EXCERPTED RECORDS:
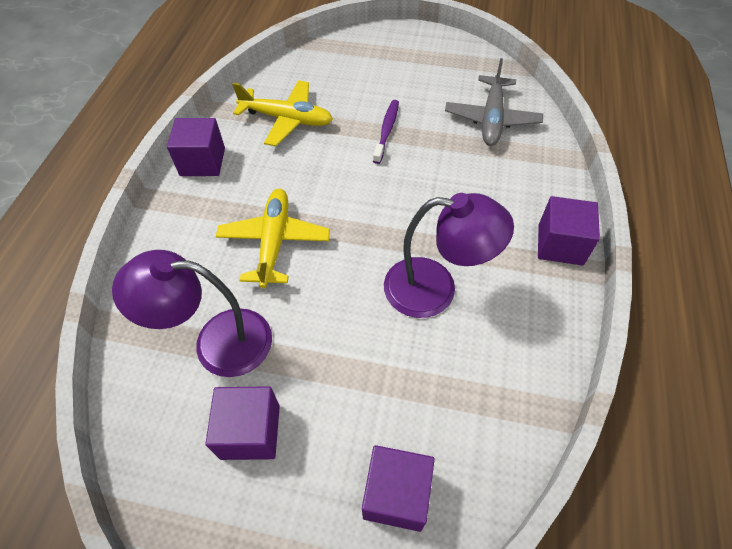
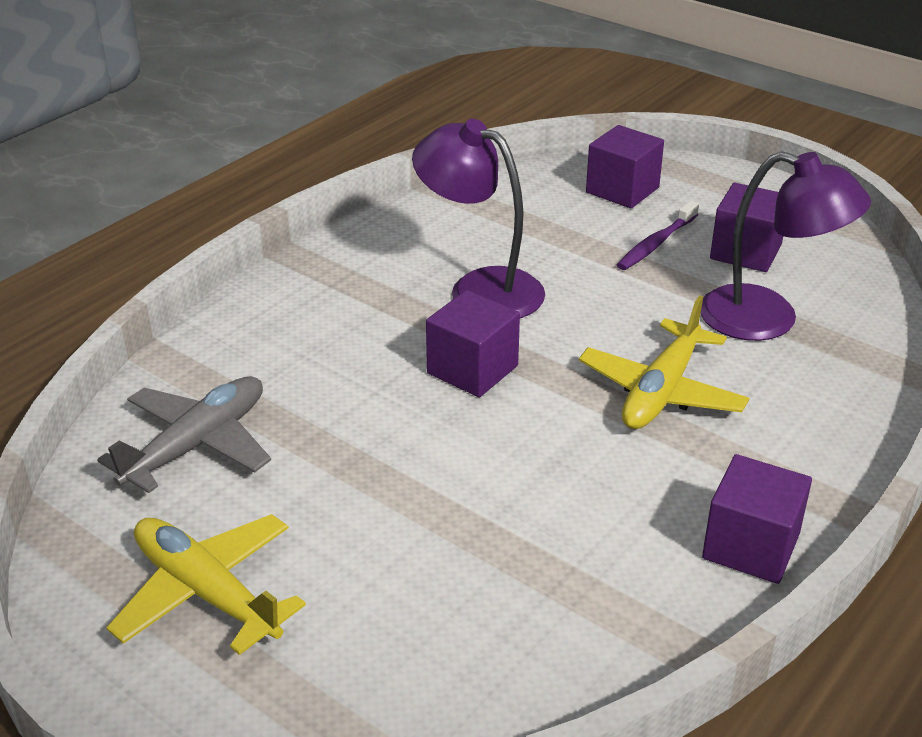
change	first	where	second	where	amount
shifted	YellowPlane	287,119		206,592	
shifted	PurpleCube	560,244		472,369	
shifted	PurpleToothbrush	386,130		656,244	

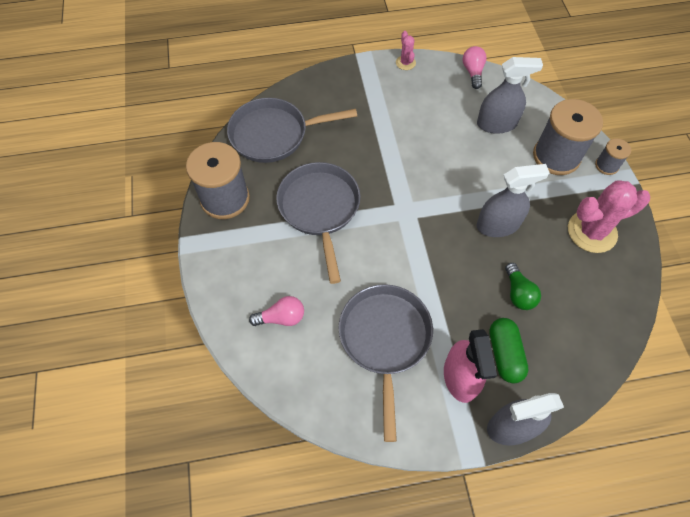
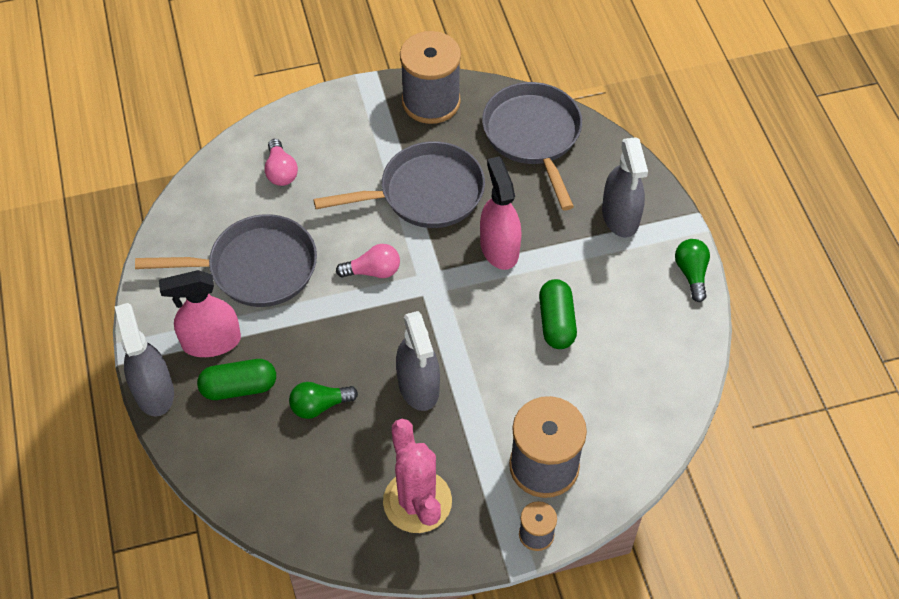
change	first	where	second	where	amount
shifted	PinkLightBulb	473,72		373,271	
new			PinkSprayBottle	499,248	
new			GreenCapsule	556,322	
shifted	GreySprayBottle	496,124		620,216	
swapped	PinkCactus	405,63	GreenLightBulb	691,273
---
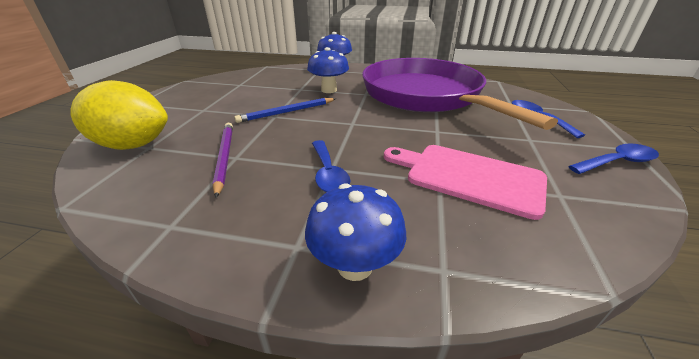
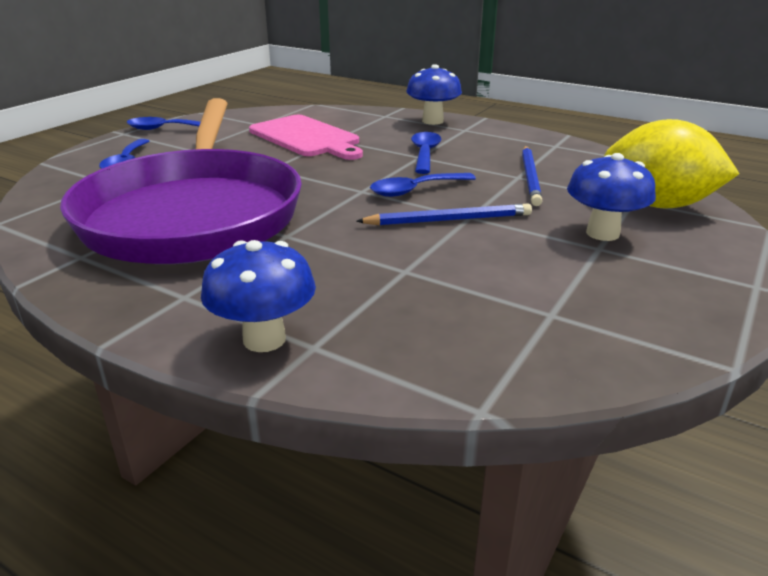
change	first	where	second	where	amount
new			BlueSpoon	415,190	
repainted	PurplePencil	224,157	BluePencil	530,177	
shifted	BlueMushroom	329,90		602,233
...
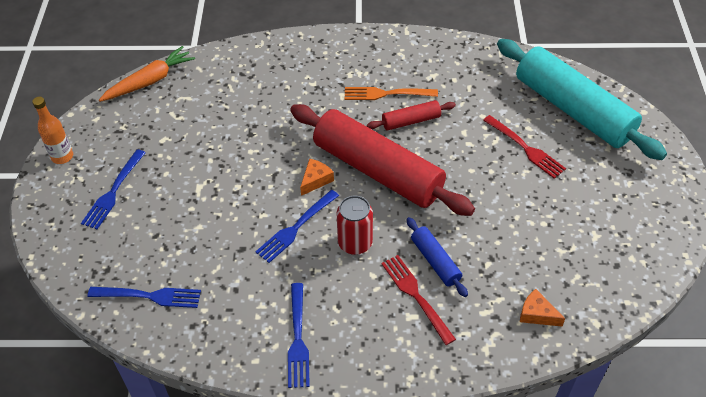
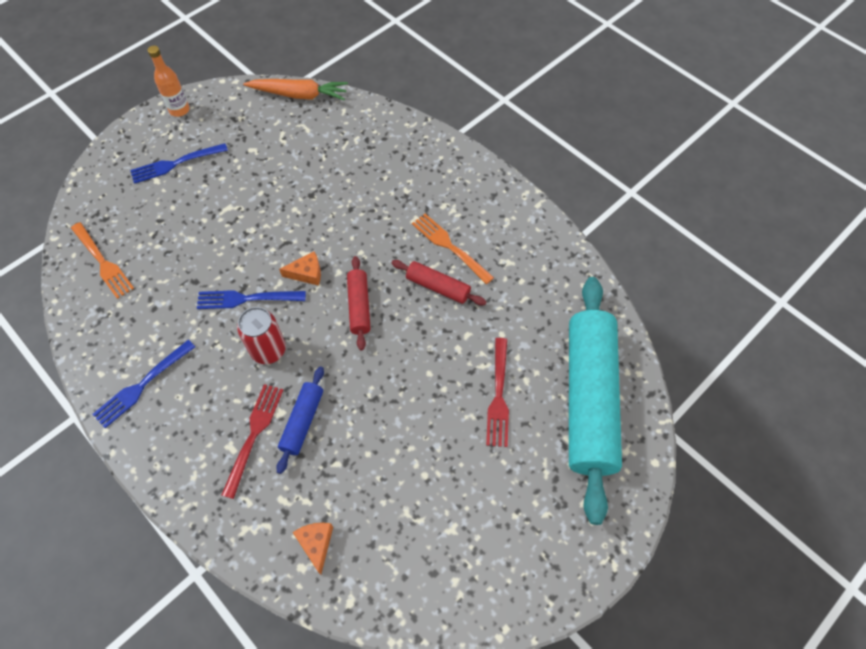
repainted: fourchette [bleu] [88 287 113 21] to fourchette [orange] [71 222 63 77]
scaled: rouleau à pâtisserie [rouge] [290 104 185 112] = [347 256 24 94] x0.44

EXERCISE PROMPT: Within the records above, count each line holding "shifted". Write down only the number.

ANSWER SPACE: 6